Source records
◆ ◆ ◆ ◆ ◆

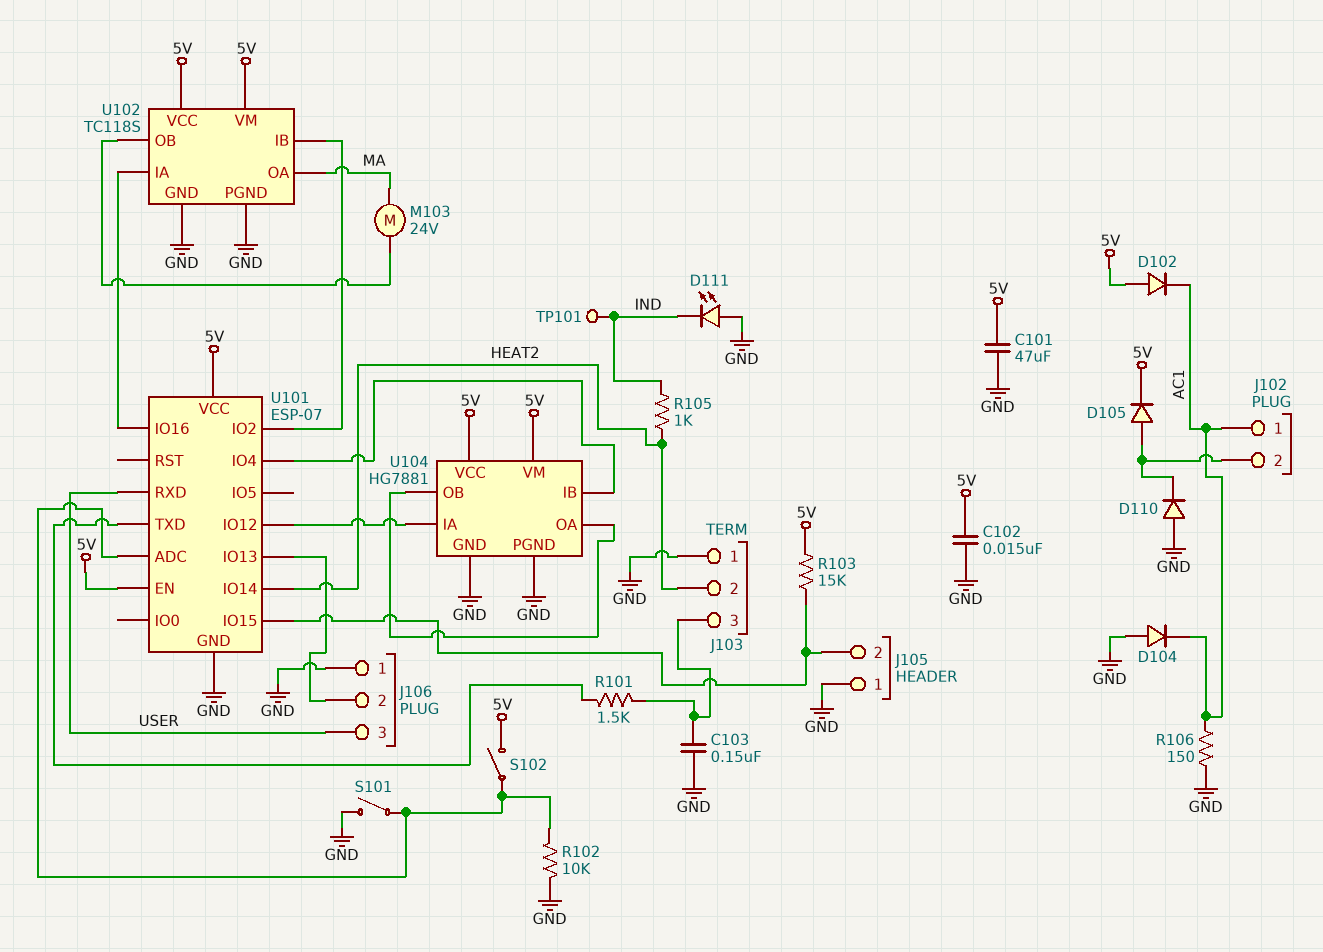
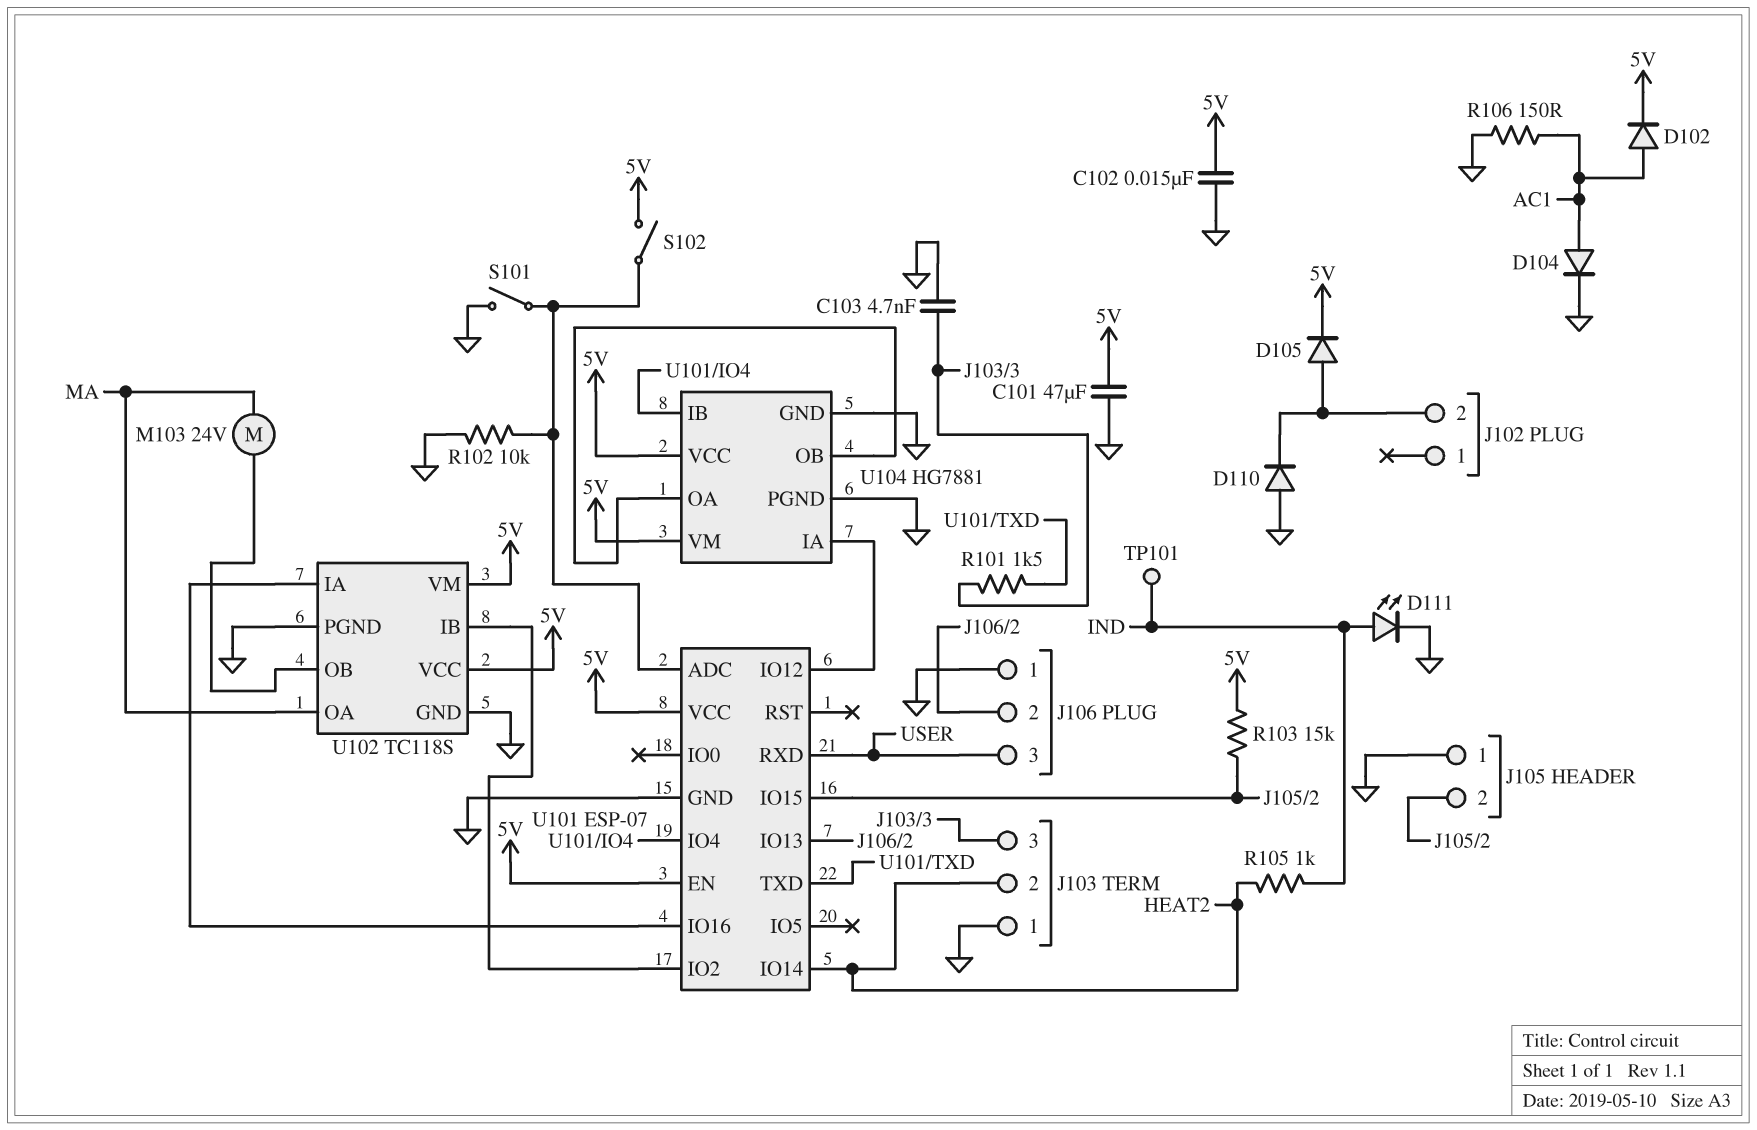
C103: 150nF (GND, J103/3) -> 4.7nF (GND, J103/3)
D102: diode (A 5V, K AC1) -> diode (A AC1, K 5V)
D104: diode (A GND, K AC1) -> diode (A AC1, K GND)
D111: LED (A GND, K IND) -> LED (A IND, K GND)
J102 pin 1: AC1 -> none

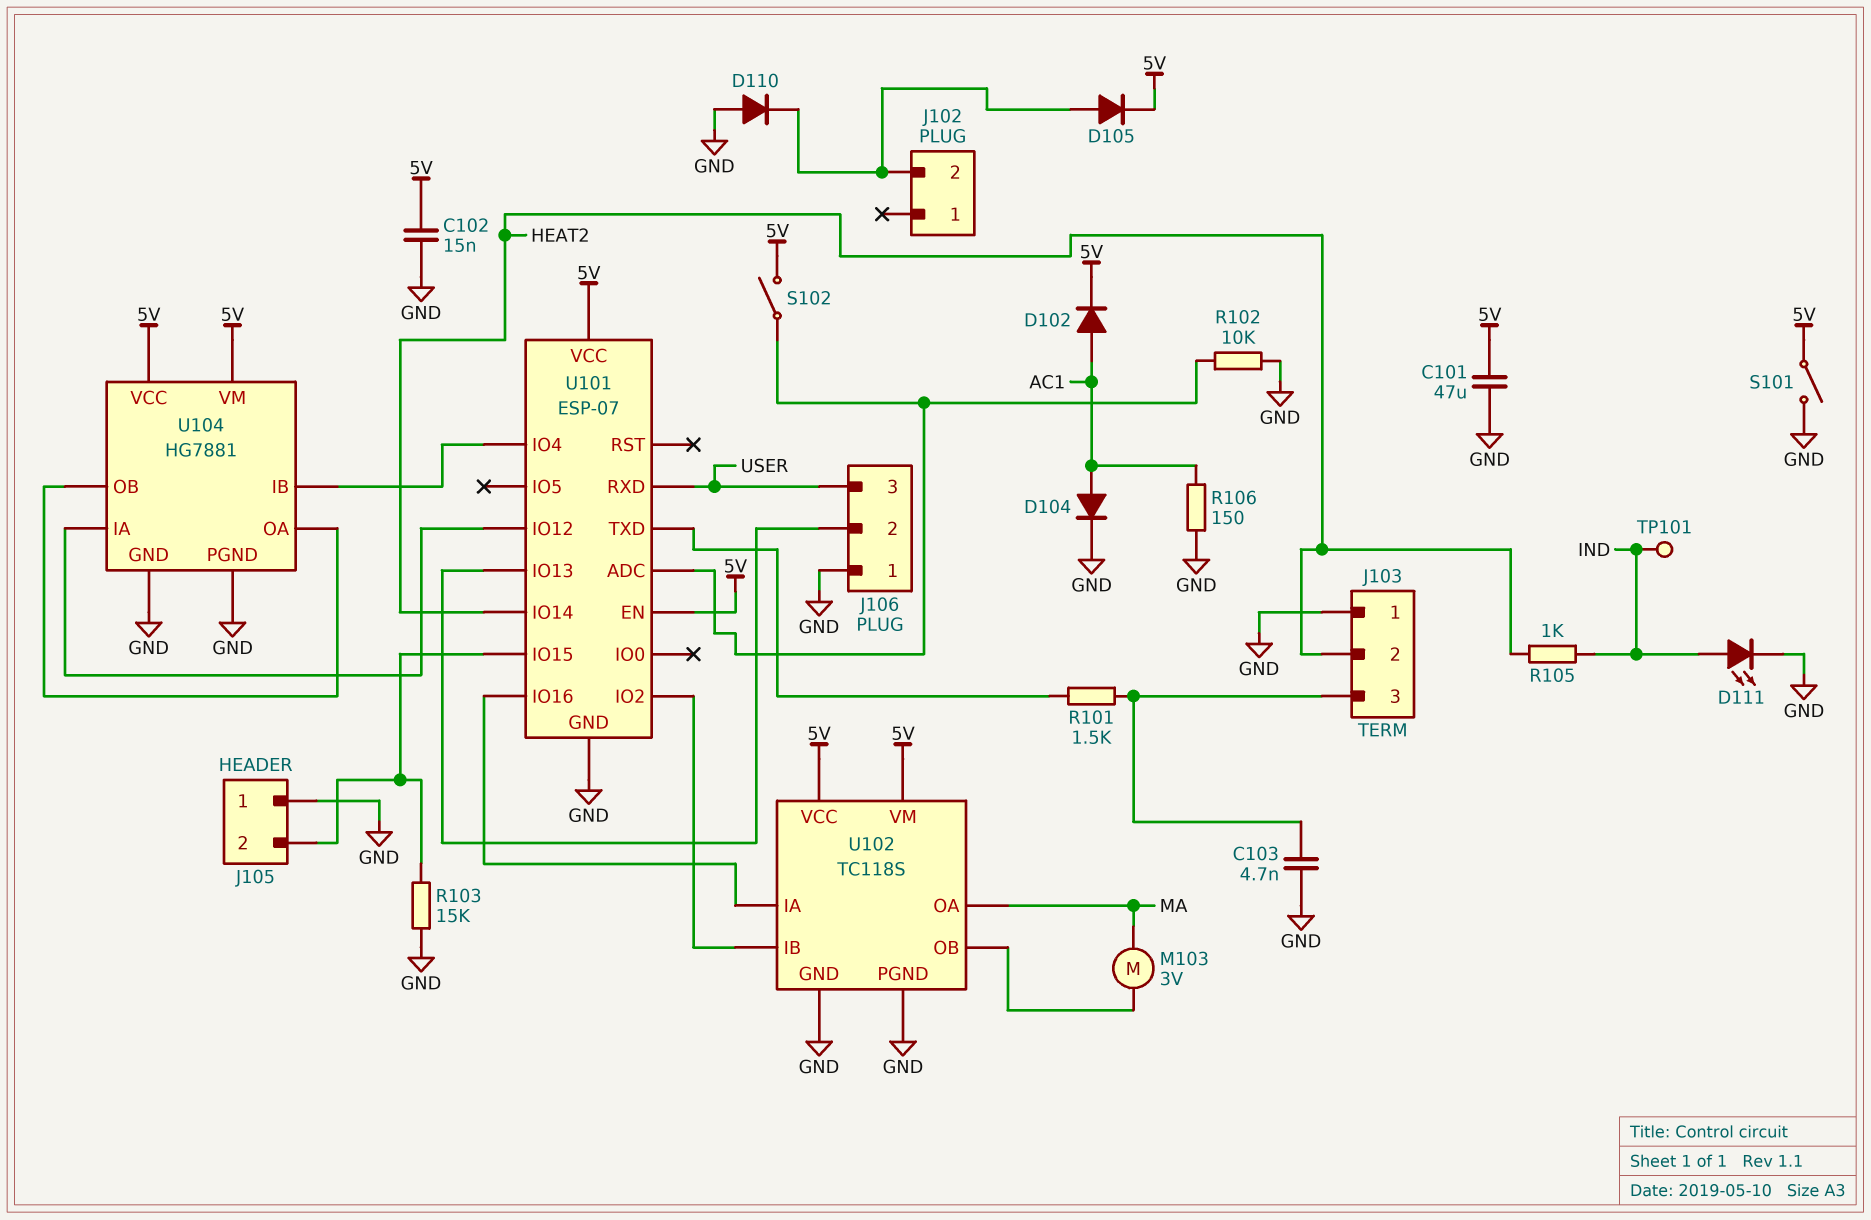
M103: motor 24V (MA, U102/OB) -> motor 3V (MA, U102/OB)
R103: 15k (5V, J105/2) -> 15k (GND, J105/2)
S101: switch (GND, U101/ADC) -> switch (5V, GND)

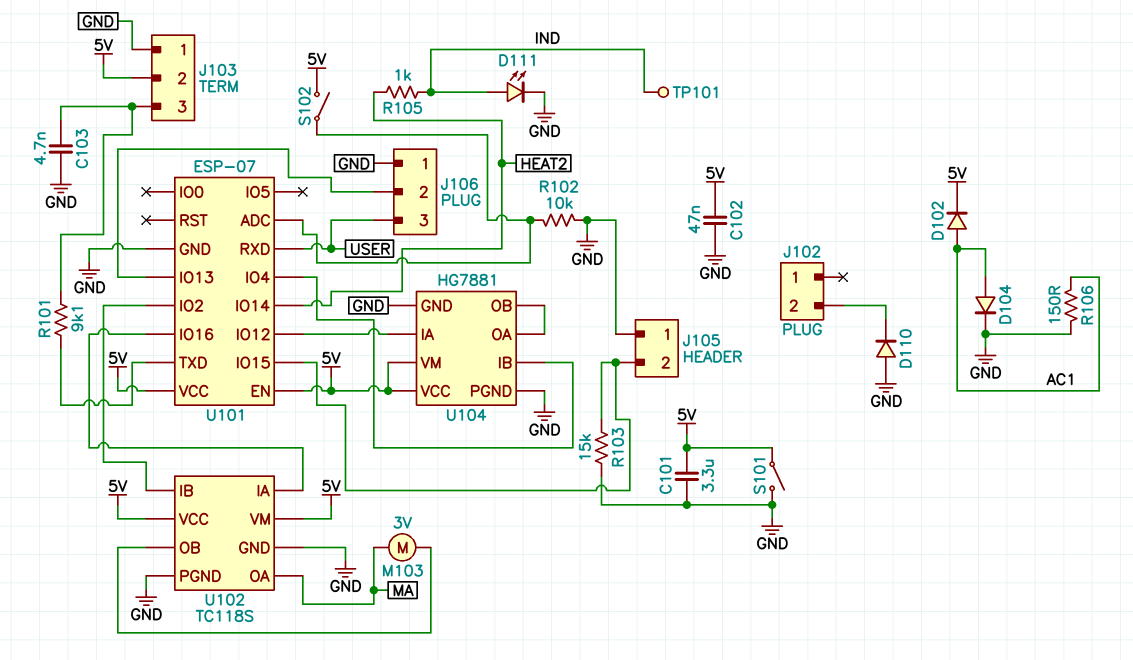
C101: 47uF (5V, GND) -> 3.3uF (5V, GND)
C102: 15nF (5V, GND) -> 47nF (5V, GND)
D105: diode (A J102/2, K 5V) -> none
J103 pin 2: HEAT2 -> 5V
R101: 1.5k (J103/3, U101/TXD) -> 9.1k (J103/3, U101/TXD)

◆ ◆ ◆ ◆ ◆

■ Your goal: Retrieve all lines from the data that contain the string "diode".

■ Result for this task:
D102: diode (A 5V, K AC1) -> diode (A AC1, K 5V)
D104: diode (A GND, K AC1) -> diode (A AC1, K GND)
D105: diode (A J102/2, K 5V) -> none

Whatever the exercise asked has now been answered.